Instruction:
Below is a block of records; return all of them exactly, but without the images.

(Collection entries)
----

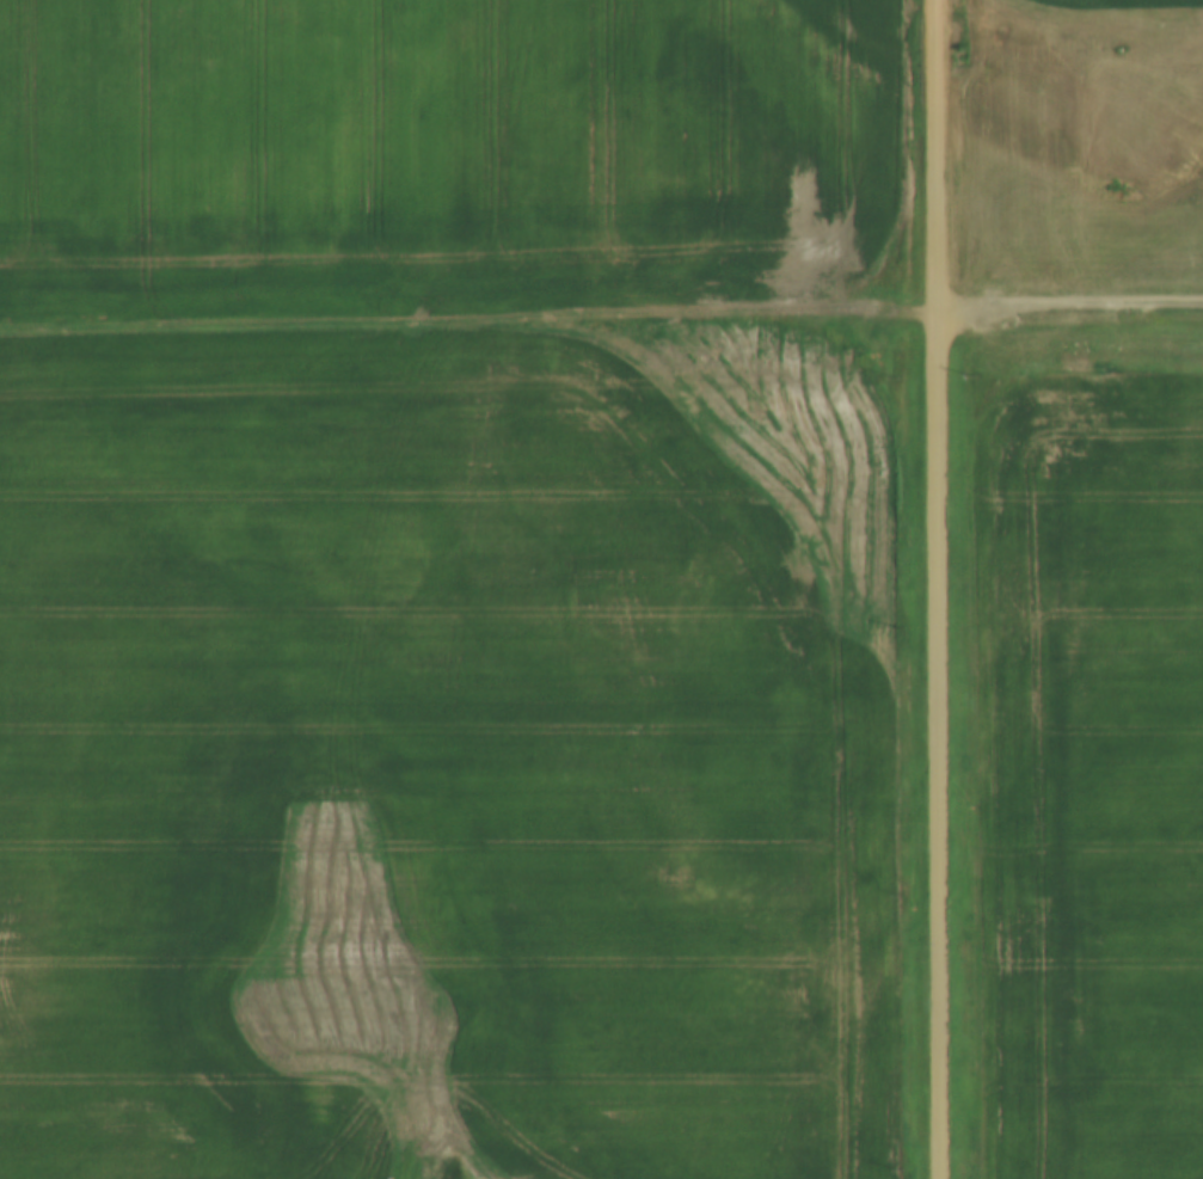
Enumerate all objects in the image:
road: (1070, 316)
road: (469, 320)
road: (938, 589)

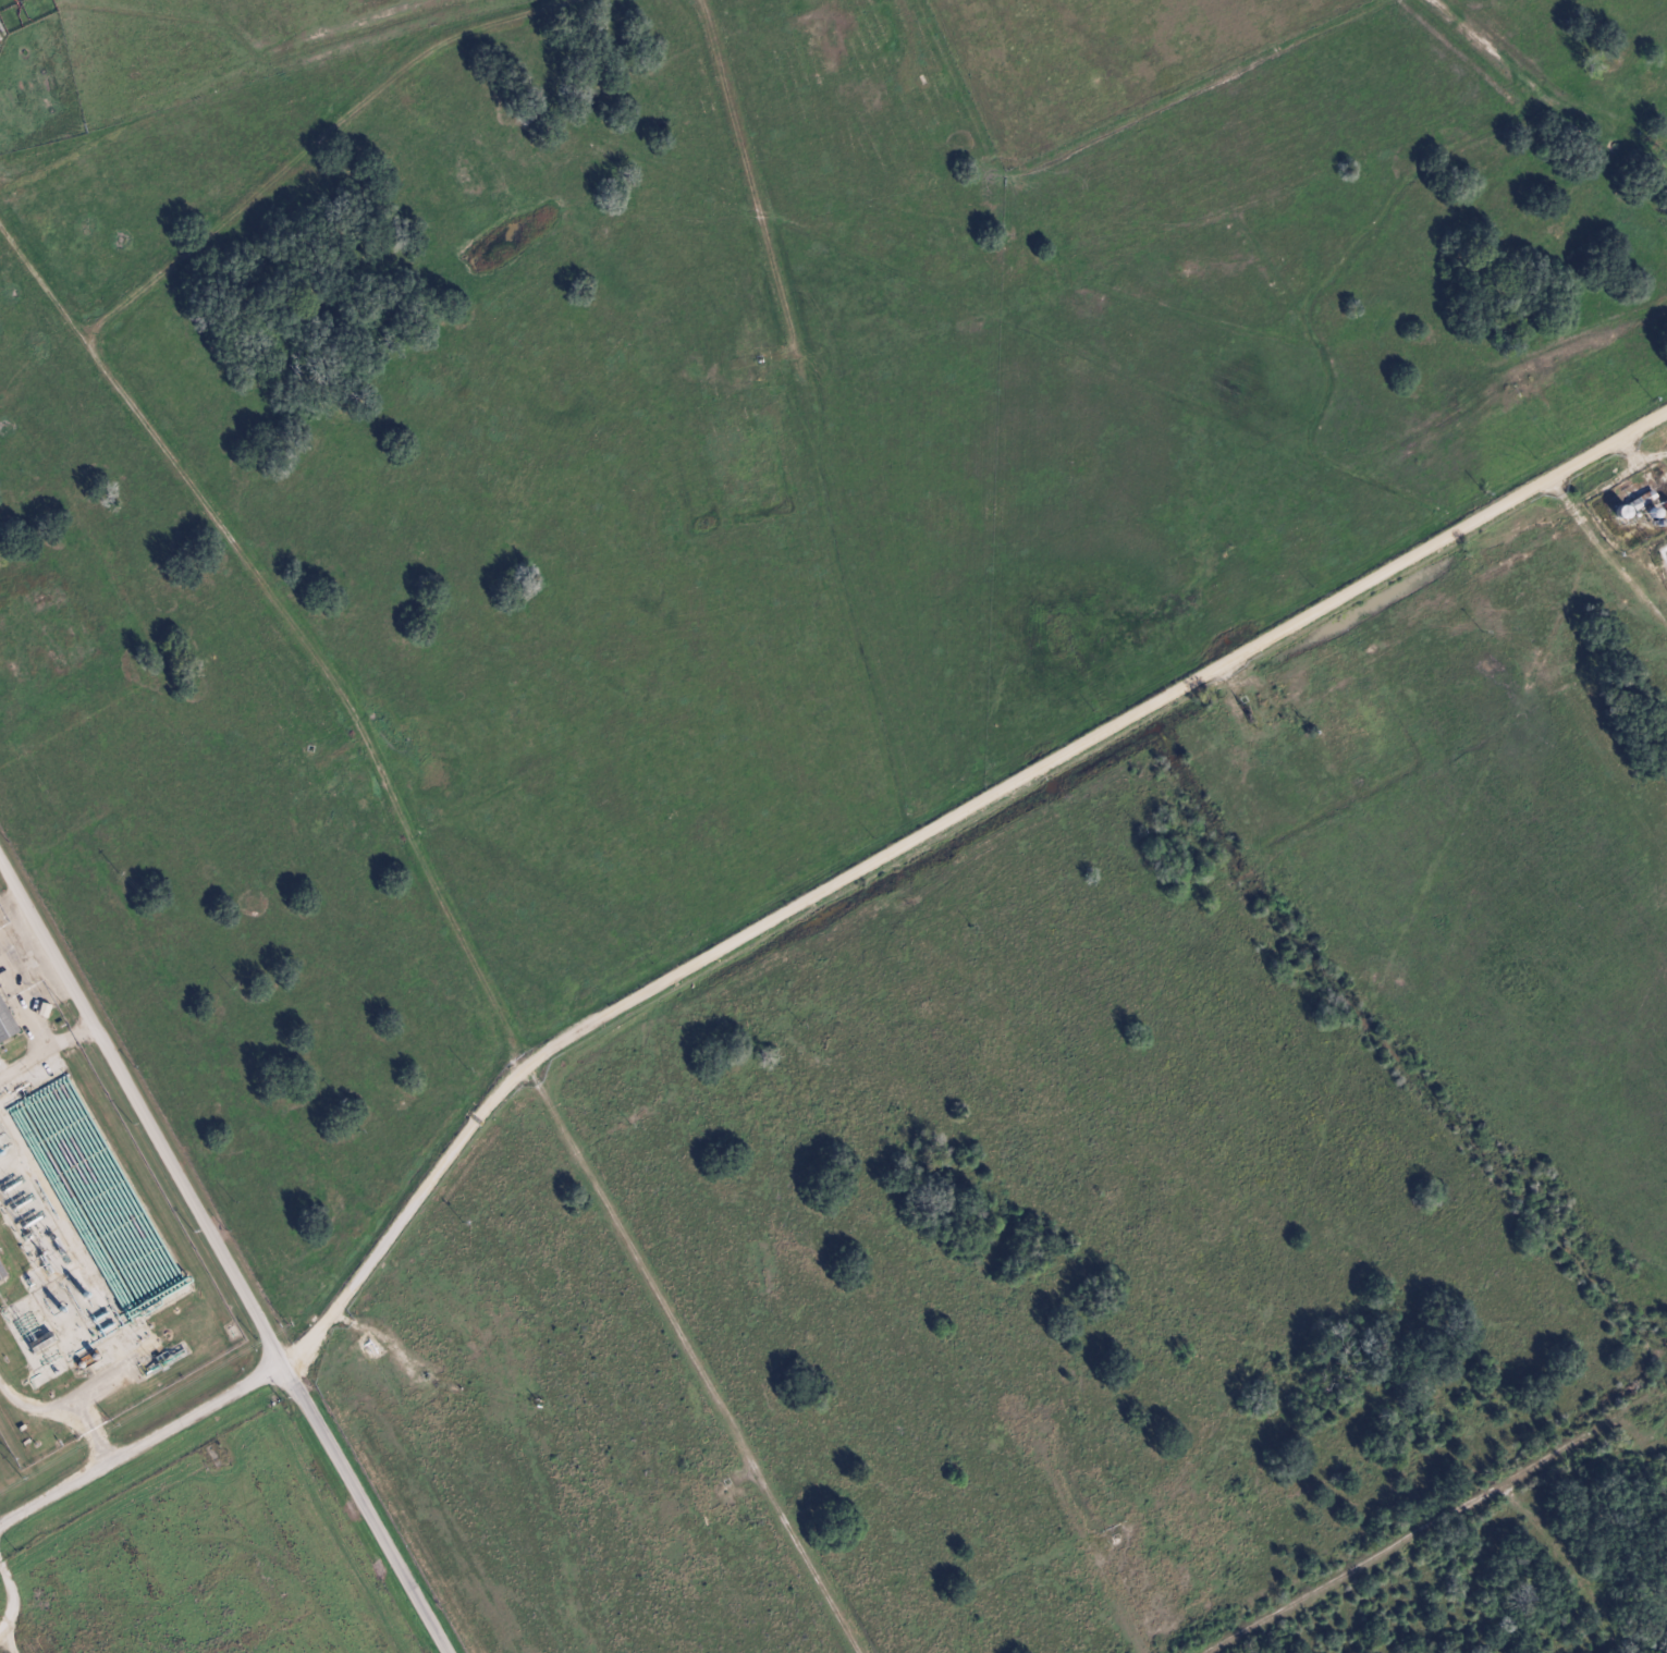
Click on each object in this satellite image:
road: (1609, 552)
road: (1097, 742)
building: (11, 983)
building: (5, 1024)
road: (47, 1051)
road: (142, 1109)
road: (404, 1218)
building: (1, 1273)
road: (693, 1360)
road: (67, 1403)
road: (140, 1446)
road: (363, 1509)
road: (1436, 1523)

----

Answer:
Enumerate all objects in the image:
road: (1070, 316)
road: (469, 320)
road: (938, 589)

Click on each object in this satellite image:
road: (1609, 552)
road: (1097, 742)
building: (11, 983)
building: (5, 1024)
road: (47, 1051)
road: (142, 1109)
road: (404, 1218)
building: (1, 1273)
road: (693, 1360)
road: (67, 1403)
road: (140, 1446)
road: (363, 1509)
road: (1436, 1523)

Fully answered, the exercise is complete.